▸ INPUT RECORDS:

---------------

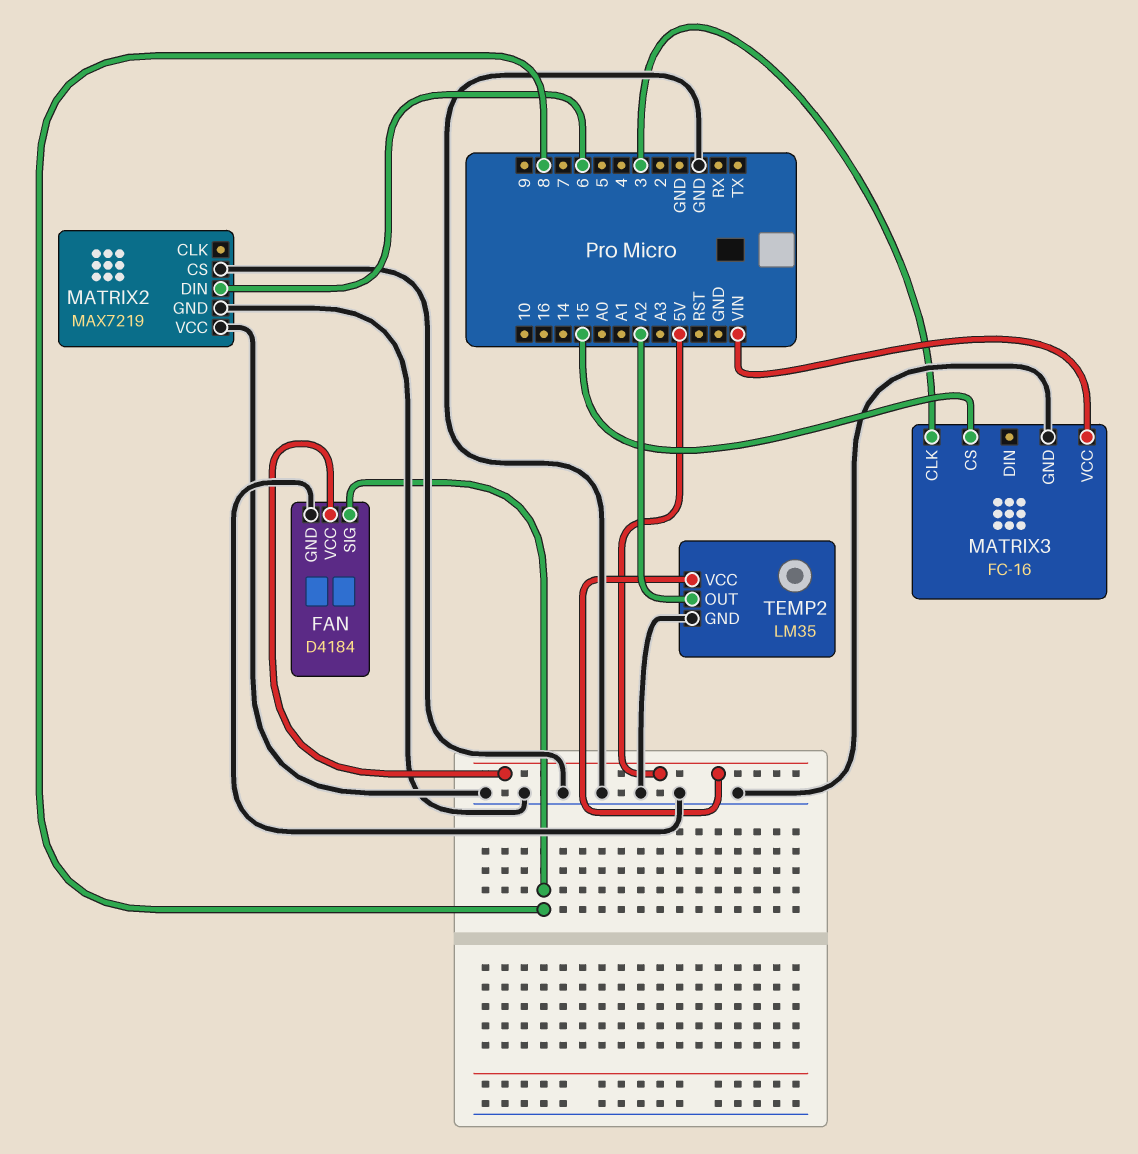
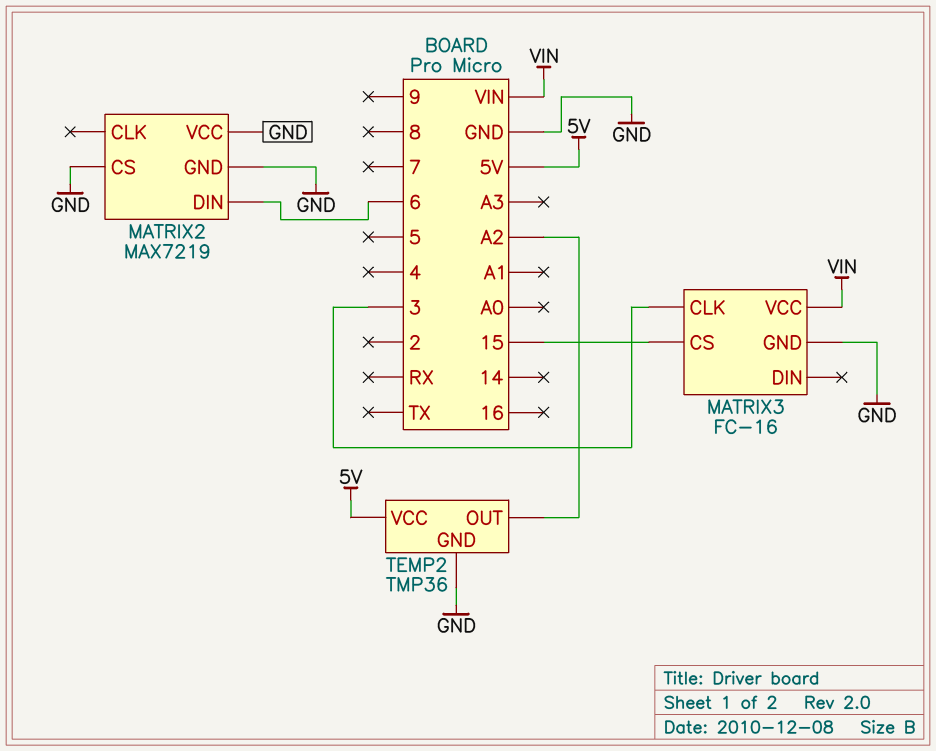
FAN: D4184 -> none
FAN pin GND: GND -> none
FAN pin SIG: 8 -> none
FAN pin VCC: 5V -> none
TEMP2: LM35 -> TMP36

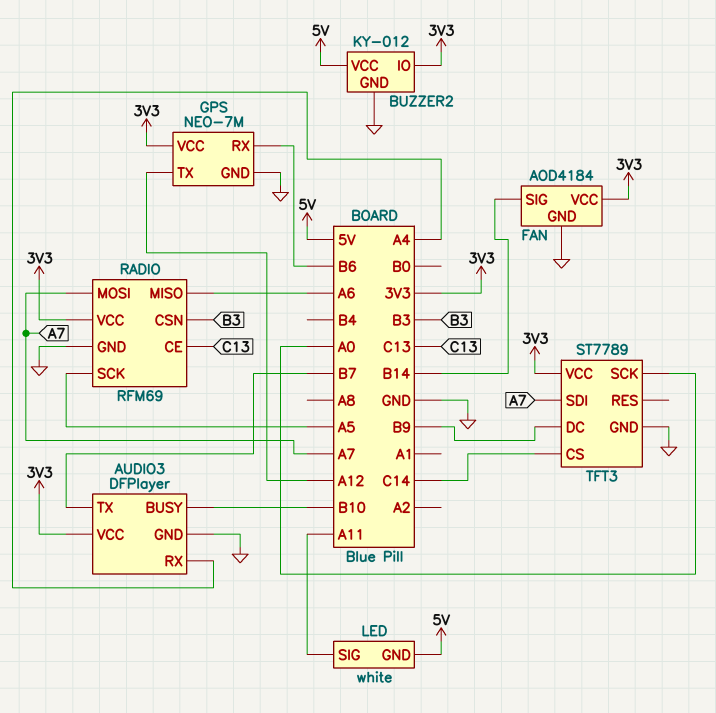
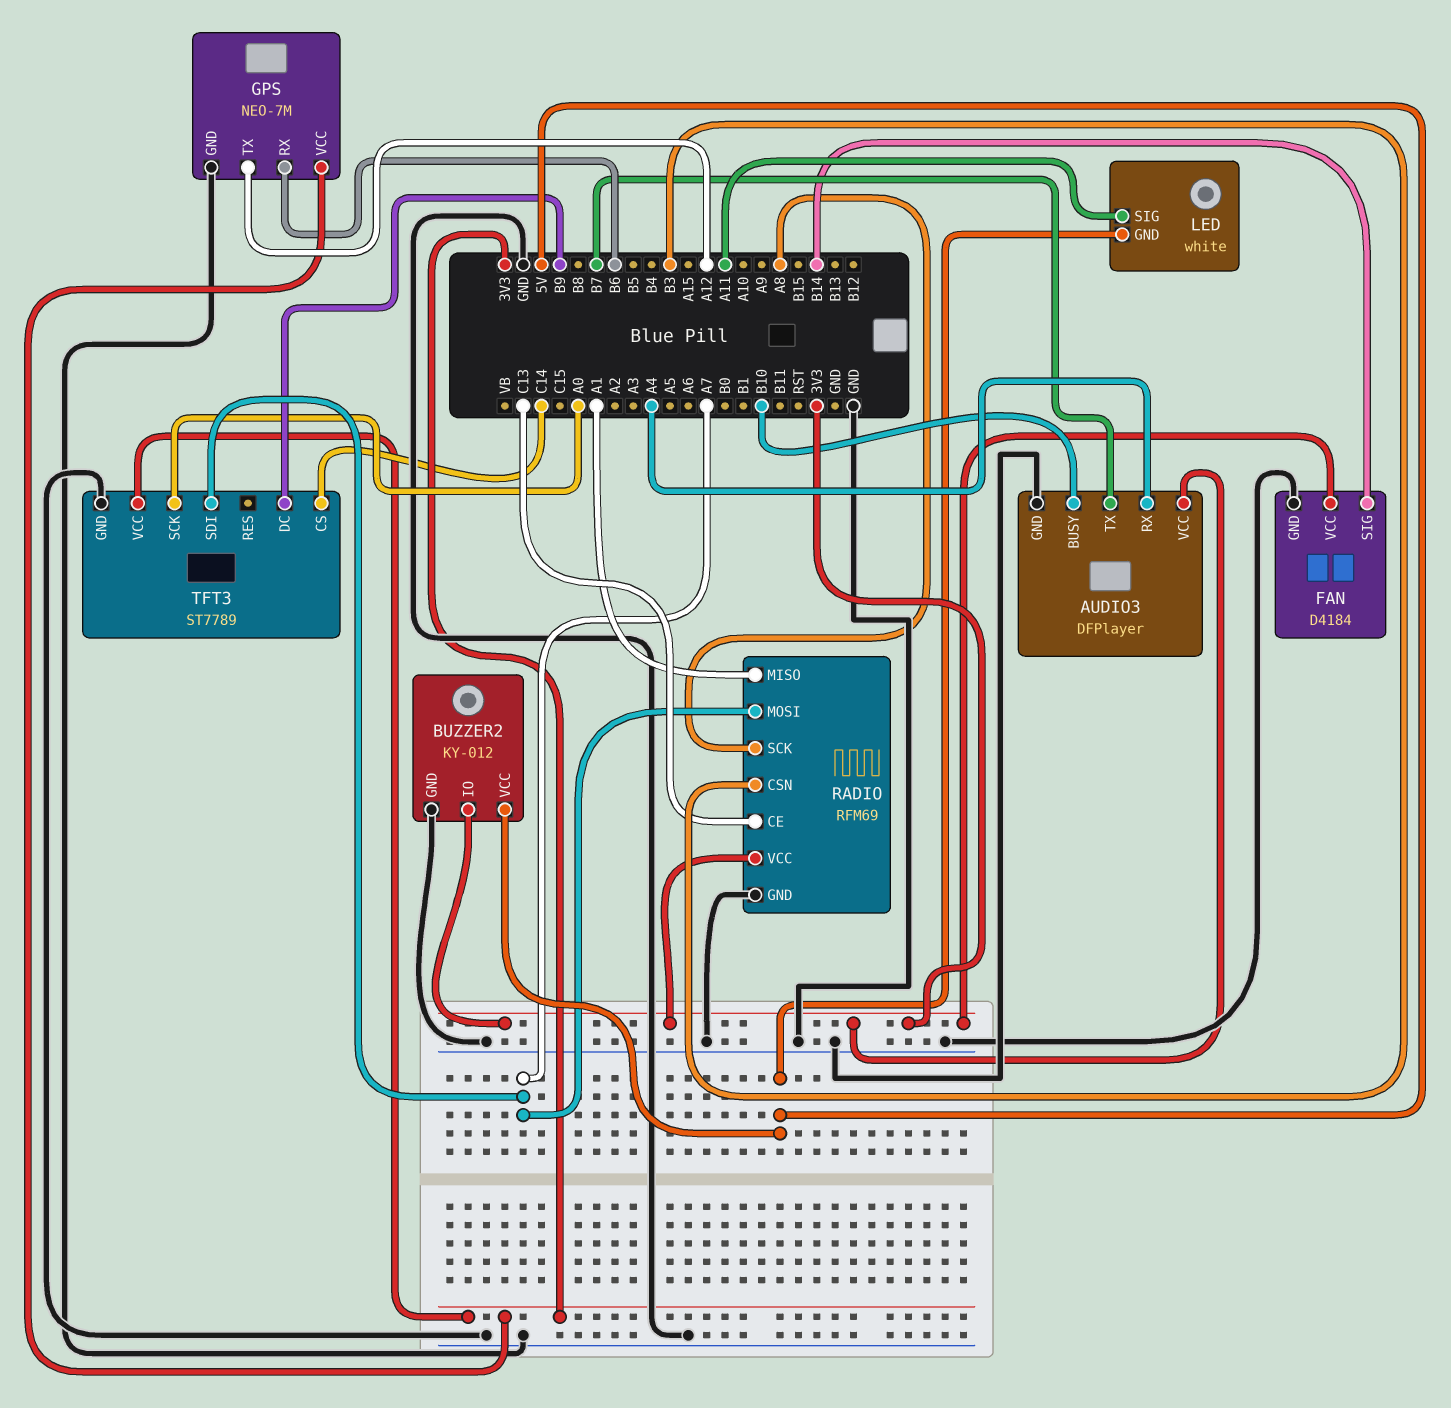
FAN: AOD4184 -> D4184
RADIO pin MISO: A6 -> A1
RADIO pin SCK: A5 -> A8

---------------

Could you retype all the entries exactly, skipping the pictures?

▸ RESULT OF THIS TASK:
FAN: D4184 -> none
FAN pin GND: GND -> none
FAN pin SIG: 8 -> none
FAN pin VCC: 5V -> none
TEMP2: LM35 -> TMP36

FAN: AOD4184 -> D4184
RADIO pin MISO: A6 -> A1
RADIO pin SCK: A5 -> A8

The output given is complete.